Items from a dataset:
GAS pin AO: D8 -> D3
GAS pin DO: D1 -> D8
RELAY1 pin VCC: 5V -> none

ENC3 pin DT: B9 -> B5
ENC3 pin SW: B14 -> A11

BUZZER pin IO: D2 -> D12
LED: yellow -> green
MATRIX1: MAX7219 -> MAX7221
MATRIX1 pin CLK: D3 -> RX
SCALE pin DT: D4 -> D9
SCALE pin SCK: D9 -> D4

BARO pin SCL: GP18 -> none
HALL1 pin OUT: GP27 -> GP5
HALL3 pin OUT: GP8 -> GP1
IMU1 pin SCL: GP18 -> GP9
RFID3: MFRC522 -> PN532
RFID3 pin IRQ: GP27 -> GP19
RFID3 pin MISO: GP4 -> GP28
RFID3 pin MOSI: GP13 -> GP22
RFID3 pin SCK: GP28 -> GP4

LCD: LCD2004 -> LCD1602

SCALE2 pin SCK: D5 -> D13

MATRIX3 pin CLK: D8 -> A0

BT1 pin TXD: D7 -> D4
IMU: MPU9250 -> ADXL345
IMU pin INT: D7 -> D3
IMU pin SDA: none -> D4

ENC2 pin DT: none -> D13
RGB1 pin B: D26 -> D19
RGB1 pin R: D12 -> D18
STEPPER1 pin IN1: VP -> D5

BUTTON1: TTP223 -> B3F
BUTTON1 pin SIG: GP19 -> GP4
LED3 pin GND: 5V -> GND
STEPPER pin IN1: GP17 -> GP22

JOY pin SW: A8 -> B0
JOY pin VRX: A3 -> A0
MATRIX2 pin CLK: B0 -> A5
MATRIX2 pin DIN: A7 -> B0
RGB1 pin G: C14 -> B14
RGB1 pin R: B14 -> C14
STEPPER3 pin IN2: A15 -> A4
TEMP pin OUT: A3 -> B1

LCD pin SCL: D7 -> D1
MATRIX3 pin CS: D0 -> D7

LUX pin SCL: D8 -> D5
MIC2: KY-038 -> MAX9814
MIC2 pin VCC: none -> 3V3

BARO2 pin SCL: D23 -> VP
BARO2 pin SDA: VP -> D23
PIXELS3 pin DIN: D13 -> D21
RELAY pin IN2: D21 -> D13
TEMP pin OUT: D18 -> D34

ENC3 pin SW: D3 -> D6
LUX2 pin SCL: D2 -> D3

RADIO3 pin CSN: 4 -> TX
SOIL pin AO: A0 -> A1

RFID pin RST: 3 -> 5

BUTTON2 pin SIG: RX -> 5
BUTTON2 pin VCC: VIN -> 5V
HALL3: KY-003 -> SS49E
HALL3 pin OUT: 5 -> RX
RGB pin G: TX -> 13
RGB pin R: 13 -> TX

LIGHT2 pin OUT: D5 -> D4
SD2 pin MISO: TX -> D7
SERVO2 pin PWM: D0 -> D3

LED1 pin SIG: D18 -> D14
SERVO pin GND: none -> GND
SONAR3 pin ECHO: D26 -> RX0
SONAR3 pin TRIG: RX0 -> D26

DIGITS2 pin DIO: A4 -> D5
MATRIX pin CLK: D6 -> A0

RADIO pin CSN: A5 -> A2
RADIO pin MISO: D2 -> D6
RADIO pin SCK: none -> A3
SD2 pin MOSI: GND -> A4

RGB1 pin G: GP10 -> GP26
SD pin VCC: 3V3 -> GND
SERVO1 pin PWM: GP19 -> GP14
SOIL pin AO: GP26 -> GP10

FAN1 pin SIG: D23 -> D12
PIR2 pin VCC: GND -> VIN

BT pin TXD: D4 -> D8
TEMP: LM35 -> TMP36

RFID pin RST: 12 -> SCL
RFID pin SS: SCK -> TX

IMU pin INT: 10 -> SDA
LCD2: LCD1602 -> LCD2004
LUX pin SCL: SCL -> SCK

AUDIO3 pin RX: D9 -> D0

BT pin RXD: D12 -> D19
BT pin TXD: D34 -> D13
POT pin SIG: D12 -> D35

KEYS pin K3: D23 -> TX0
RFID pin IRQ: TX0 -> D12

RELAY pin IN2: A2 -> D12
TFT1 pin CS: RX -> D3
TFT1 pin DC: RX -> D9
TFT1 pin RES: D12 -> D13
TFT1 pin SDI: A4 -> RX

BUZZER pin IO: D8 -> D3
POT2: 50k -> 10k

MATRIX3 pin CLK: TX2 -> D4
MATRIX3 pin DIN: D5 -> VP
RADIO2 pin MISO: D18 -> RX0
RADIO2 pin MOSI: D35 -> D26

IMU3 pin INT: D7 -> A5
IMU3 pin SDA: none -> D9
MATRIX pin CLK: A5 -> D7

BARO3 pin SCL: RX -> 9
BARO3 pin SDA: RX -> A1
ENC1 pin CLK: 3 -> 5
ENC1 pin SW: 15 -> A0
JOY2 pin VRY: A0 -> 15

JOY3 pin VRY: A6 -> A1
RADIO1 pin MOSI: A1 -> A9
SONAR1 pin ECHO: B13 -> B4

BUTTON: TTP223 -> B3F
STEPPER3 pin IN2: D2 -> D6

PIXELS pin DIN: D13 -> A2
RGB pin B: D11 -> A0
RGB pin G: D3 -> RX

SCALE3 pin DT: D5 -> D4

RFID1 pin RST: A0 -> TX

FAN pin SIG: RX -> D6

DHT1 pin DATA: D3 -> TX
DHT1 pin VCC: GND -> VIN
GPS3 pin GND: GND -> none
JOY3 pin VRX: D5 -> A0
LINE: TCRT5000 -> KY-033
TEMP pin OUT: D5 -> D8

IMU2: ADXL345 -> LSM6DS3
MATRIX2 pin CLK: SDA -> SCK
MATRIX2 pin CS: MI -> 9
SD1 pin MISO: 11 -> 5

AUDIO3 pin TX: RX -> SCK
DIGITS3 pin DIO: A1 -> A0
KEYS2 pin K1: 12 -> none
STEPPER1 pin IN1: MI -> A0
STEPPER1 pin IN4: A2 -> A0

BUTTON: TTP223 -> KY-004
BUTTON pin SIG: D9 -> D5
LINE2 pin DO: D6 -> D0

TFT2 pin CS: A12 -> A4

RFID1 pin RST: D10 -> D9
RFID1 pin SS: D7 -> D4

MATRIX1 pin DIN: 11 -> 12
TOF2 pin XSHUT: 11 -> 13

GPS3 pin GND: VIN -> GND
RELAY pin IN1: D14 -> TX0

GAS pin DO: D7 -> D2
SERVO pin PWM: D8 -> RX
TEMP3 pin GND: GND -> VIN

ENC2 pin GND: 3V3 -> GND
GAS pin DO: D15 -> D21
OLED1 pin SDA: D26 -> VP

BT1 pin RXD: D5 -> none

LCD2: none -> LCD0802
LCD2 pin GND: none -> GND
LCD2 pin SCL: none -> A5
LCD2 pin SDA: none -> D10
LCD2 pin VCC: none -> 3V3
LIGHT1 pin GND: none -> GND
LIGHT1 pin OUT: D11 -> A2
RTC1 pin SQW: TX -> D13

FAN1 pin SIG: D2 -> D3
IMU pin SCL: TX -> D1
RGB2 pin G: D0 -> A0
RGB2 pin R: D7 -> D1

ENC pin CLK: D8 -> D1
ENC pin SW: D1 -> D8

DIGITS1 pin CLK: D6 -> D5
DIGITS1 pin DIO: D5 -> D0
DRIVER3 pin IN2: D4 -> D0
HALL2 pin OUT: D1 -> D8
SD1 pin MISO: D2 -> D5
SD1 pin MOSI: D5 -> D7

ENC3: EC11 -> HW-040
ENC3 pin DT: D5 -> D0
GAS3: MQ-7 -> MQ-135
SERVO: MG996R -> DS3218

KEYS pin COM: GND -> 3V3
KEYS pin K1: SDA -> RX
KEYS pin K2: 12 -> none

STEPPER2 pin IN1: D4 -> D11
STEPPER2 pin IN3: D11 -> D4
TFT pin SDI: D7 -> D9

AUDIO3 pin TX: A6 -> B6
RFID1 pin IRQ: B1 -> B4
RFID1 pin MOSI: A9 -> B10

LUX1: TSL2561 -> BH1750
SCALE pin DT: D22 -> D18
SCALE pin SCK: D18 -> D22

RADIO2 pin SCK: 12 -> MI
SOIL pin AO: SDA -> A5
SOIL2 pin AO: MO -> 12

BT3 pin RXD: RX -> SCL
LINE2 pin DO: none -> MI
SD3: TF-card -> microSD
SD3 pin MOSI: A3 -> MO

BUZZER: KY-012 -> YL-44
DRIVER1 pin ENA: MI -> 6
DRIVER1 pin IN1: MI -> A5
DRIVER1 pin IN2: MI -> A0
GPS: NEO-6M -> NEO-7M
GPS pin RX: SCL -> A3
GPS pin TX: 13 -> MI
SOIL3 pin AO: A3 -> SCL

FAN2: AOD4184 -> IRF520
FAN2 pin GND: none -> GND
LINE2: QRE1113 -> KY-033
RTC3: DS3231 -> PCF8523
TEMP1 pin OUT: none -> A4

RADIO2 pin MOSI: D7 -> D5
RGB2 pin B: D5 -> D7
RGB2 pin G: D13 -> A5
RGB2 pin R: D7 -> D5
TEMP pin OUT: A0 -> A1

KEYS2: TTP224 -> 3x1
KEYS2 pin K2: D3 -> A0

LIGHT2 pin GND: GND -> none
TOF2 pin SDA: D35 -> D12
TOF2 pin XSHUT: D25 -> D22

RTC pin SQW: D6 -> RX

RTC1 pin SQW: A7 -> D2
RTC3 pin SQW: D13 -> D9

### [Task to complete]
Among the entries above, the lines between the ones containing "RFID3 pin SCK: GP28 -> GP4" and "BUTTON1: TTP223 -> B3F", inclusive, are to be transcribed exactly. No other line is to be given.

### [The completed task]
RFID3 pin SCK: GP28 -> GP4

LCD: LCD2004 -> LCD1602

SCALE2 pin SCK: D5 -> D13

MATRIX3 pin CLK: D8 -> A0

BT1 pin TXD: D7 -> D4
IMU: MPU9250 -> ADXL345
IMU pin INT: D7 -> D3
IMU pin SDA: none -> D4

ENC2 pin DT: none -> D13
RGB1 pin B: D26 -> D19
RGB1 pin R: D12 -> D18
STEPPER1 pin IN1: VP -> D5

BUTTON1: TTP223 -> B3F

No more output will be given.